Say, as a bare number, how many lines of the listing hold "left".

[Start of section]

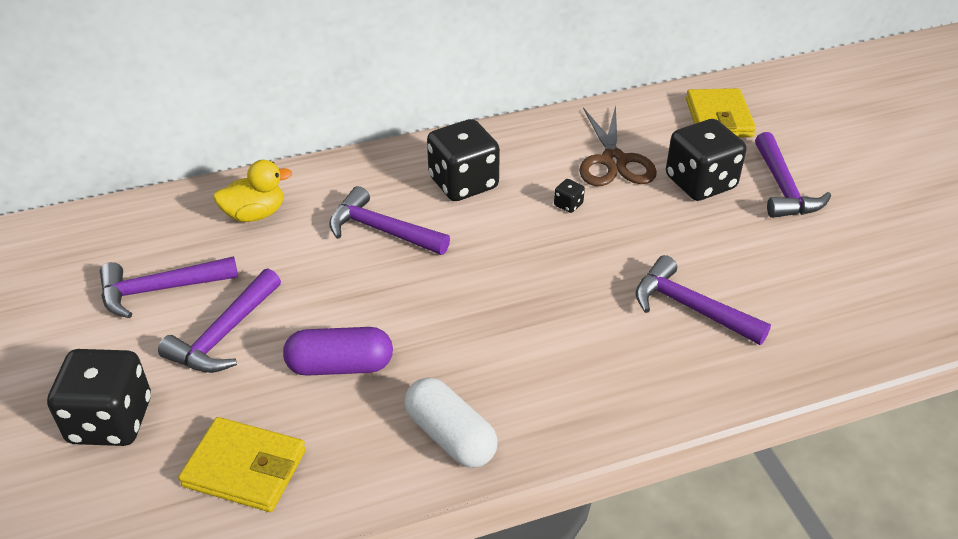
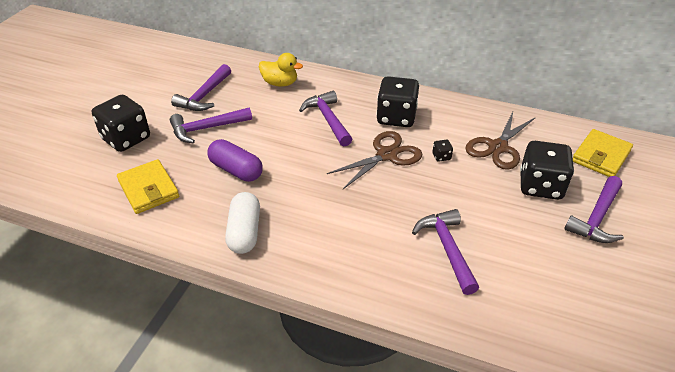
camera: 40 degrees right, 0 degrees up
(160, 290) = (204, 96): purple hammer -> purple hammer turned 90 degrees counterclockwise
(506, 237) = (386, 155): none -> brown scissors

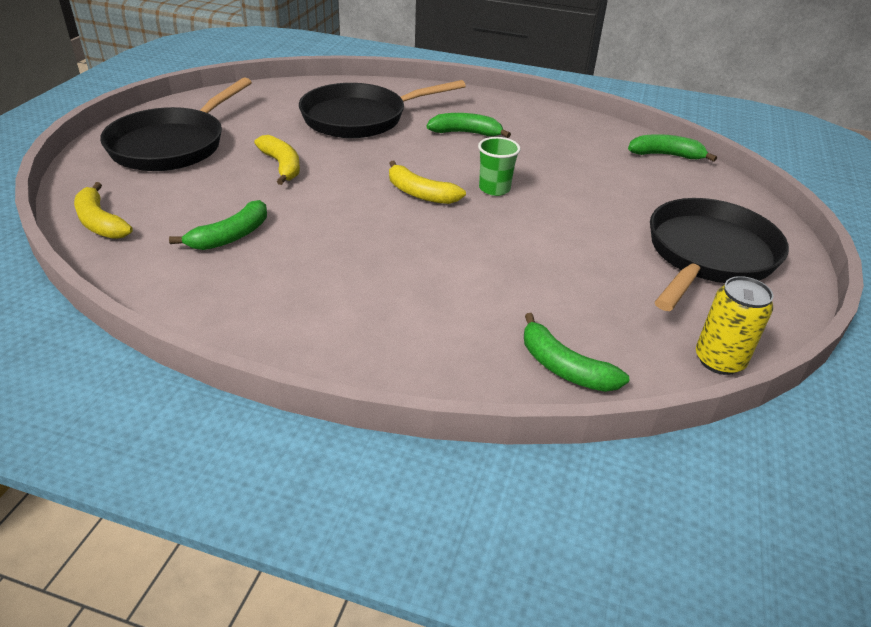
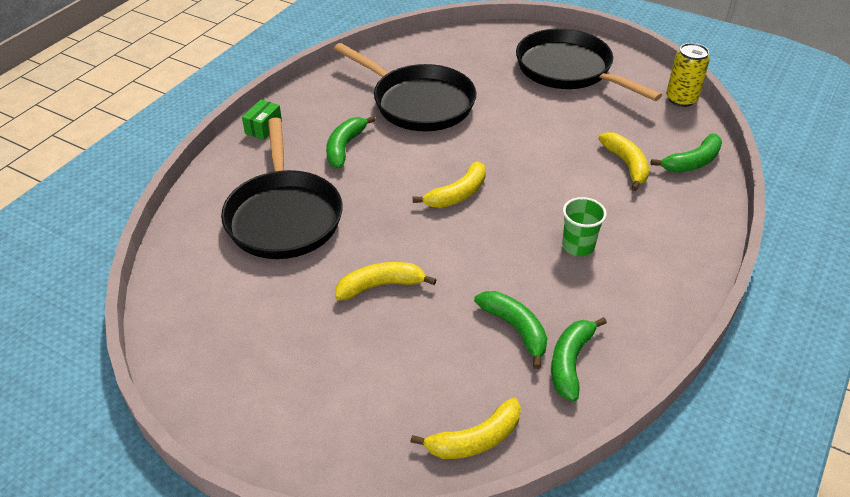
camera: 75 degrees left, 5 degrees up
(173, 145) = (300, 383): black pan -> black pan (418, 102)
(474, 97) = (263, 127): none -> green box
(494, 189) = (457, 149): green cup -> green cup (578, 246)
(526, 306) = (626, 165): none -> yellow banana
(666, 155) = (420, 47): green banana -> green banana (570, 362)

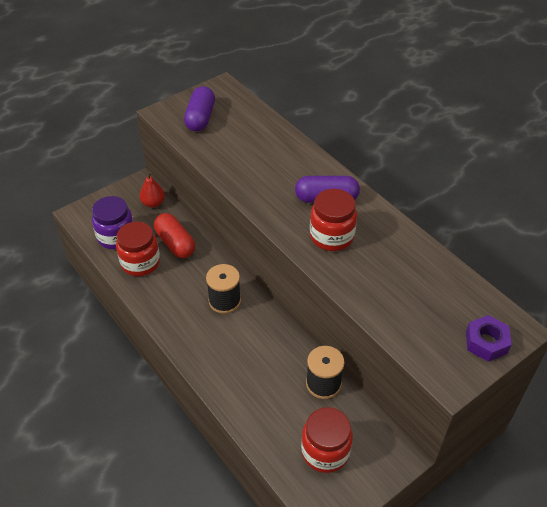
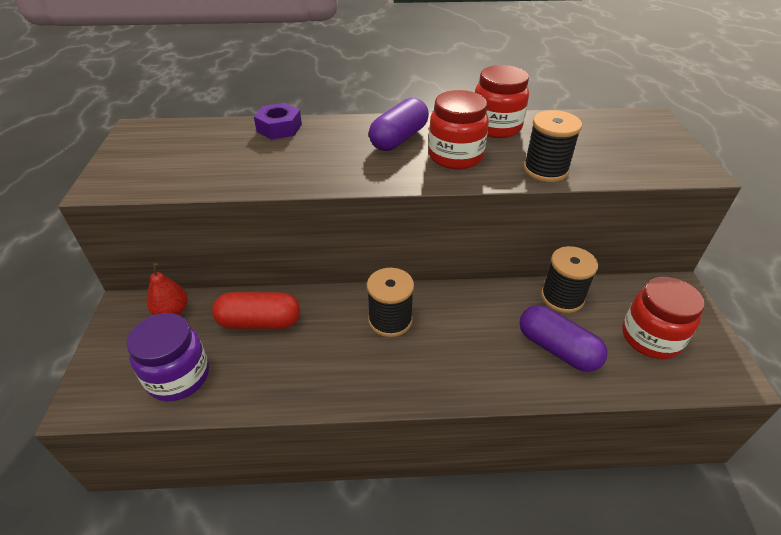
camera: 55 degrees left, 5 degrees down
(140, 262) = (252, 371): red jar -> red jar (496, 127)
(200, 118) = (160, 163): purple capsule -> purple capsule (557, 349)
(360, 289) = (545, 170): none -> black spool
(486, 342) = (659, 136): purple nut -> purple nut (279, 128)

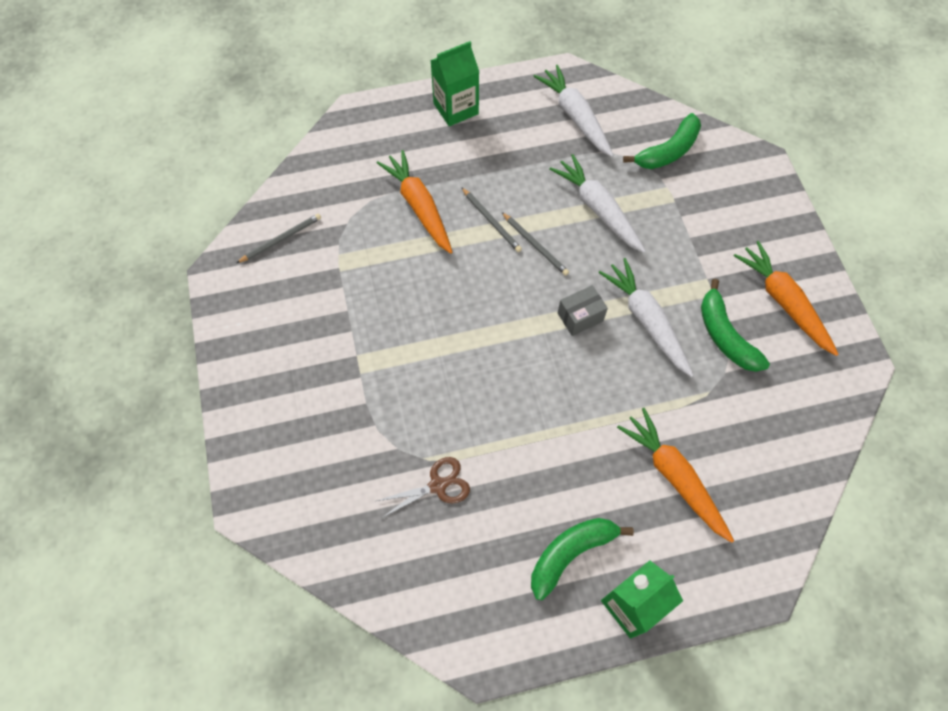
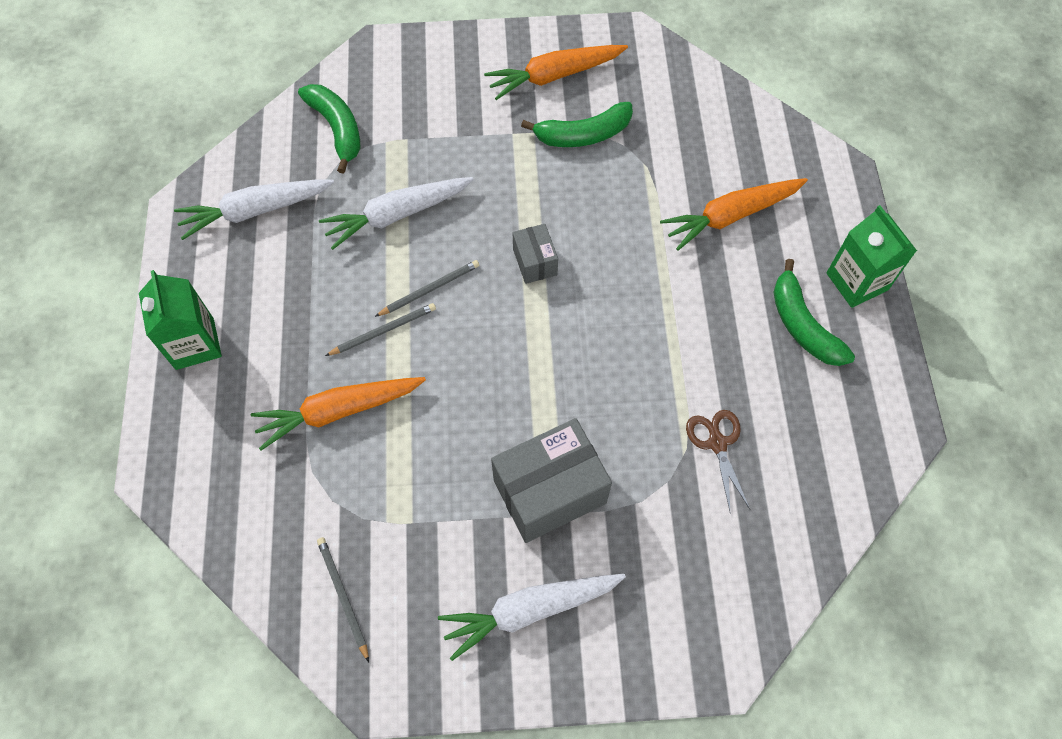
camera: 80 degrees left, 0 degrees up
(376, 360) = (550, 491): none -> grey box
(646, 320) = (552, 200): white carrot -> white carrot (529, 610)

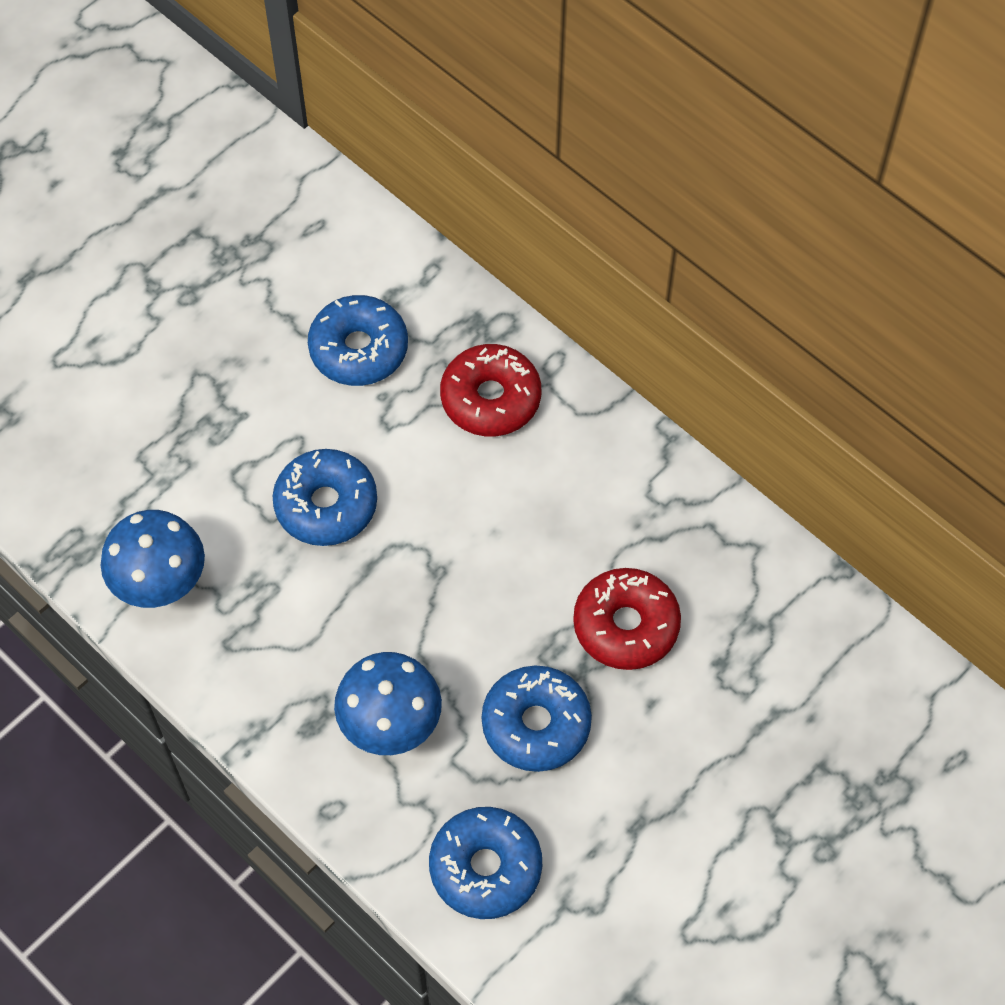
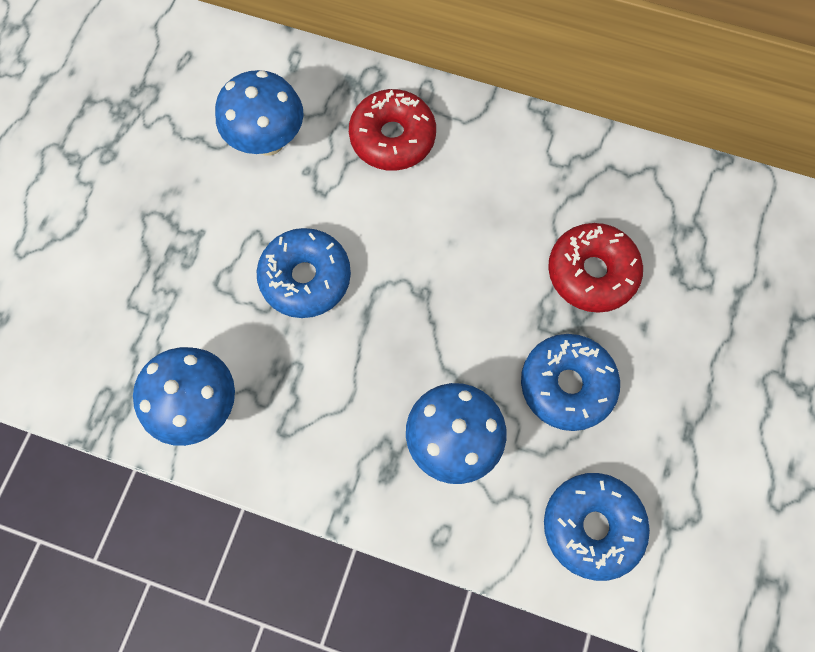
camera: 25 degrees left, 10 degrees up
(359, 349) = (268, 141): blue donut -> blue mushroom

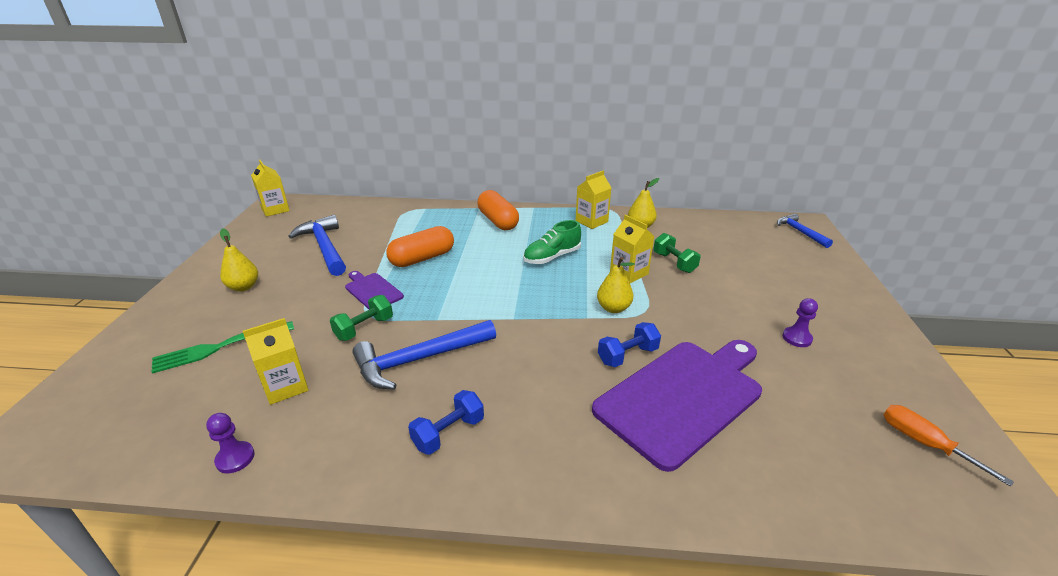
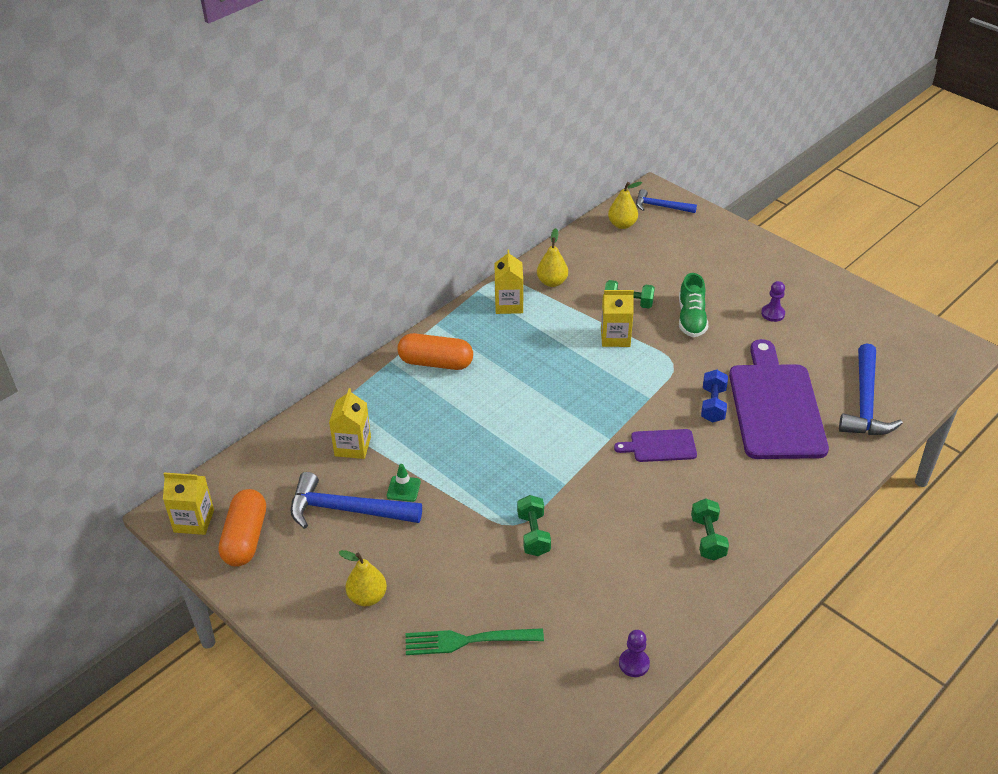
camera: 50 degrees left, 10 degrees up
(219, 347) = (468, 640): green fork -> green fork turned 75 degrees clockwise
(285, 386) = (571, 611): yellow carton -> yellow carton (352, 446)
(363, 258) = (403, 489): none -> green traffic cone
(372, 291) = (475, 506): purple cutting board -> purple cutting board (660, 446)
(420, 359) = (611, 518): blue hammer -> blue hammer (865, 402)
(422, 258) = (451, 448): orange capsule -> orange capsule (245, 538)
(448, 433) = (708, 538): blue dumbbell -> green dumbbell
(552, 257) = (542, 365): green shoe -> green shoe (691, 319)
(613, 308) = (652, 376): yellow pear -> yellow pear (622, 225)
(923, 443) = (893, 339): orange screwdriver -> none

[End of section]

▶ SOLUTION BELOW: 5